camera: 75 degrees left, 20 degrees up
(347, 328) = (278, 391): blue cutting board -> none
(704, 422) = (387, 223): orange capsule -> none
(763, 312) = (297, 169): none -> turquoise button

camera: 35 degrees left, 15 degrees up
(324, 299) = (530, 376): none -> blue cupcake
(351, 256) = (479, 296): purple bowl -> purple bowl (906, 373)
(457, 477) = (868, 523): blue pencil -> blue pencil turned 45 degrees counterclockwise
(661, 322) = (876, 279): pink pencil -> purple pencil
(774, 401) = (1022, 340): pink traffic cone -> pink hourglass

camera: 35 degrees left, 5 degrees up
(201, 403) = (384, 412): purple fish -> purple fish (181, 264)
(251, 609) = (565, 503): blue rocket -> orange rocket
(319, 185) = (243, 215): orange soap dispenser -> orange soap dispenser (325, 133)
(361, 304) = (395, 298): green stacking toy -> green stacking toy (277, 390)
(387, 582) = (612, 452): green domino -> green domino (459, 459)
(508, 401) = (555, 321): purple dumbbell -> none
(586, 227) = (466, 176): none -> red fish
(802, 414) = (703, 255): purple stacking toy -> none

* Your assignment: Give back exactly the lines of the listing above that run from the line with "(704, 422) = (387, 223): orange" to the line with "(351, 256) = (479, 296): purple", inclusive.

* Answer for this exercise:
(704, 422) = (387, 223): orange capsule -> none
(763, 312) = (297, 169): none -> turquoise button

camera: 35 degrees left, 15 degrees up
(324, 299) = (530, 376): none -> blue cupcake
(351, 256) = (479, 296): purple bowl -> purple bowl (906, 373)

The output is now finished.